Problem description: Please count the lines in this listing that include the string "each", and give only the number.
===== Material provided =====
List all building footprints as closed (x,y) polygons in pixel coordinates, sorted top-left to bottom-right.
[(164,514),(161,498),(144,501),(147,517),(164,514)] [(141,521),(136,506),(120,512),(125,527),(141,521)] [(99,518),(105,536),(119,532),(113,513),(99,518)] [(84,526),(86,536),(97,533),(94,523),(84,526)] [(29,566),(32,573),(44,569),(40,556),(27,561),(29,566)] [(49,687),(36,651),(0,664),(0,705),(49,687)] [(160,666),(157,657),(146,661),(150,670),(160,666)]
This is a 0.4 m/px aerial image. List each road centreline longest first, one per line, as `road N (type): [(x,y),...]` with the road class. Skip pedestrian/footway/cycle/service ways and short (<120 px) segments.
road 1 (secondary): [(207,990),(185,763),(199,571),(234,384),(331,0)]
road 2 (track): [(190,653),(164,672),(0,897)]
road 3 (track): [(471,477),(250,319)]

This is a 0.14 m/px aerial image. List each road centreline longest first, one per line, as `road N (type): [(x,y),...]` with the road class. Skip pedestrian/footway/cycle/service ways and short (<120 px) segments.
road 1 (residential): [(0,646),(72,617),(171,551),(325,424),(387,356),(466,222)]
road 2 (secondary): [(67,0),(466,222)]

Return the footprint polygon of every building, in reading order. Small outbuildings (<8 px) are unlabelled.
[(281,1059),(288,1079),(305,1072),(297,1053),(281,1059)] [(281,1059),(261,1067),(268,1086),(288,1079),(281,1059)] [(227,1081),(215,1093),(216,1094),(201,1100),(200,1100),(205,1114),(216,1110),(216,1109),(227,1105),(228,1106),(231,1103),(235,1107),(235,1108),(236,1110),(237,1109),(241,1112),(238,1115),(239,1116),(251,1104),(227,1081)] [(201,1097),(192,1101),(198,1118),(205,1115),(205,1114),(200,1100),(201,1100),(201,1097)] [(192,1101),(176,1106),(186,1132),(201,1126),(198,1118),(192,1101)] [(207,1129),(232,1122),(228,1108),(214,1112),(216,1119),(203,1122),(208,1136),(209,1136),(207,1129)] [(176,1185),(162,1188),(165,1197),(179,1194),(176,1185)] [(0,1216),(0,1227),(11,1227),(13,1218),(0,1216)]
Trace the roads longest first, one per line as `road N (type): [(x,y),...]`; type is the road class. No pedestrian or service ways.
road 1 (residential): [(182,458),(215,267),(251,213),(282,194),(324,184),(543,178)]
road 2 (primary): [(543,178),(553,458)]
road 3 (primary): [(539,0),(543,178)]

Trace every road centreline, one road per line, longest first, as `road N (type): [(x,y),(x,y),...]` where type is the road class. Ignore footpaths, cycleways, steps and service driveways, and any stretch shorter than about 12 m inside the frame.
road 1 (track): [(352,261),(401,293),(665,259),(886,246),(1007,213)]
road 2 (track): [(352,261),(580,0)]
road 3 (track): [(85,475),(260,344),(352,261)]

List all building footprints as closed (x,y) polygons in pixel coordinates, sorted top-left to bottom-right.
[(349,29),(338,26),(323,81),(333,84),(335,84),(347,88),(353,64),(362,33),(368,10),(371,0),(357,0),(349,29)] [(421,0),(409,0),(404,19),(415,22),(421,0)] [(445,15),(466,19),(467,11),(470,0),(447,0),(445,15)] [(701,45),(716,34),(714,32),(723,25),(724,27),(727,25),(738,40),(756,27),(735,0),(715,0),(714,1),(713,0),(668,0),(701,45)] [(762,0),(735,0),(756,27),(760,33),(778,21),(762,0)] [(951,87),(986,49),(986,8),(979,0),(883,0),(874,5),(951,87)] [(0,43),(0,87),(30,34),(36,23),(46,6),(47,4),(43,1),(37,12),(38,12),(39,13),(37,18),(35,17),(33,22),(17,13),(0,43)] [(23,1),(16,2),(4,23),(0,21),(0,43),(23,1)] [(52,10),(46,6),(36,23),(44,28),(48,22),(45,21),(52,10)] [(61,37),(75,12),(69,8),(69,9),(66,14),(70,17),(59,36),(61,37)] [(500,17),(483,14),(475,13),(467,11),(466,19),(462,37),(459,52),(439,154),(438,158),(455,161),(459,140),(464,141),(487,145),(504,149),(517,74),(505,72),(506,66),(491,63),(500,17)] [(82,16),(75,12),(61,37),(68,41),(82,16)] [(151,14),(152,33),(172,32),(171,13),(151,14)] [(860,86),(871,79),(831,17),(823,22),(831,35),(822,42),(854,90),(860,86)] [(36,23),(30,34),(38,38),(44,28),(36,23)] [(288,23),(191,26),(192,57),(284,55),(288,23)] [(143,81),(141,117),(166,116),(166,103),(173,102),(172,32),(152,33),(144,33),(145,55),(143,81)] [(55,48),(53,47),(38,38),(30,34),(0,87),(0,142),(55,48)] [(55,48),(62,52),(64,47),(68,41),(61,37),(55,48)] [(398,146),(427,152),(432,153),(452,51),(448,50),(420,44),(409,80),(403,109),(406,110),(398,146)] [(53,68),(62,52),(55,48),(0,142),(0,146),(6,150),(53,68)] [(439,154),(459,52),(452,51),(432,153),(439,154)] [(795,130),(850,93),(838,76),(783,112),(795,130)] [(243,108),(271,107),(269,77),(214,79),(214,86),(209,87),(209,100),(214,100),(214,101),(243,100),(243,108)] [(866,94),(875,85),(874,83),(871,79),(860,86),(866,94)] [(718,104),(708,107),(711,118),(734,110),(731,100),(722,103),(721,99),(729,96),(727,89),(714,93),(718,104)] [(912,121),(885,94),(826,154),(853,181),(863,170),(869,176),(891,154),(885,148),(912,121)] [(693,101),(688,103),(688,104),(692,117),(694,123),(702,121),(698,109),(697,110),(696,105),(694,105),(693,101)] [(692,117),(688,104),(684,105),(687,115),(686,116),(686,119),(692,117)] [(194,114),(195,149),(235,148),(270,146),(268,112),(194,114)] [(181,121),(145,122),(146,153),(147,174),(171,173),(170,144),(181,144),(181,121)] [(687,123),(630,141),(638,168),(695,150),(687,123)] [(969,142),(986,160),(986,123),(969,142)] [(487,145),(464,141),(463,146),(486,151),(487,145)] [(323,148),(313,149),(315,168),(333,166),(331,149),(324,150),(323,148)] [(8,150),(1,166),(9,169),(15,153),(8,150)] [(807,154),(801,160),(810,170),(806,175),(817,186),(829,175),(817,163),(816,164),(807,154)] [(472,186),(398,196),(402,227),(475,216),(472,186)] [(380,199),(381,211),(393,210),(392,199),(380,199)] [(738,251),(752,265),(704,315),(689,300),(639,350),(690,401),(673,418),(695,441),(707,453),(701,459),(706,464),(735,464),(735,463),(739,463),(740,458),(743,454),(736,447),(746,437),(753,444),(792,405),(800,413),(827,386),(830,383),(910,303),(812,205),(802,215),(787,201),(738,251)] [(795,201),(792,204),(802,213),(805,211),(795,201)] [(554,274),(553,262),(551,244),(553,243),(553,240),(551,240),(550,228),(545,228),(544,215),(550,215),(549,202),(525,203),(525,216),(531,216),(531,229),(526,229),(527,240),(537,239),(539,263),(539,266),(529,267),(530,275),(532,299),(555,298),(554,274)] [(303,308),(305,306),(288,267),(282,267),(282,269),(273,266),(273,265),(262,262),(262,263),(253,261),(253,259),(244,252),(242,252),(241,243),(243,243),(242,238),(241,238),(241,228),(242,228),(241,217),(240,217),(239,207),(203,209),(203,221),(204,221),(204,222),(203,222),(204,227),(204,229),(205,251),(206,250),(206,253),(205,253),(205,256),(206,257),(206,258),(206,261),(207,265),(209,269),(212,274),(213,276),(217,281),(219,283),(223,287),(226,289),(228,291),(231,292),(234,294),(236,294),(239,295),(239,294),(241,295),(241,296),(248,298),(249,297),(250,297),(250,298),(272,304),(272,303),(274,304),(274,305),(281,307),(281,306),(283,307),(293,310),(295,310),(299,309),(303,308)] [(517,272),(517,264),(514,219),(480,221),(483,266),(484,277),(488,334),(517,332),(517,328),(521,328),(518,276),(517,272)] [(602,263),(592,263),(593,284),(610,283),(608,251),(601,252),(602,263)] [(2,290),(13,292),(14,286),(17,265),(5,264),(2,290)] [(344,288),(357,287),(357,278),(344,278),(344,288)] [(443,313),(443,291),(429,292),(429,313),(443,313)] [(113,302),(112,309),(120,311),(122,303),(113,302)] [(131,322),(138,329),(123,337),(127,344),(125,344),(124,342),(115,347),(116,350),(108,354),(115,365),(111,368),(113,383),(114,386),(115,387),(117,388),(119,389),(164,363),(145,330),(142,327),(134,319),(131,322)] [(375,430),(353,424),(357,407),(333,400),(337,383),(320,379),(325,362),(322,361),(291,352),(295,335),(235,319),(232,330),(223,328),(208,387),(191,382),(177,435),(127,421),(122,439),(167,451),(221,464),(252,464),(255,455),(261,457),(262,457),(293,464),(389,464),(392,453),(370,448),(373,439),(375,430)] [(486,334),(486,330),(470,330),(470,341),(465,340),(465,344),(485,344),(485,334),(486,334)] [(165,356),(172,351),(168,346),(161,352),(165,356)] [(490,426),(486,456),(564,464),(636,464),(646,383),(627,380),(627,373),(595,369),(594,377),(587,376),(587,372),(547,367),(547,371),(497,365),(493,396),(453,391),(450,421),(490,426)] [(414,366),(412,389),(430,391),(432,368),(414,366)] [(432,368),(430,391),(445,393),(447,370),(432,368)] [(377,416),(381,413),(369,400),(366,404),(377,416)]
=====
The completed task: 2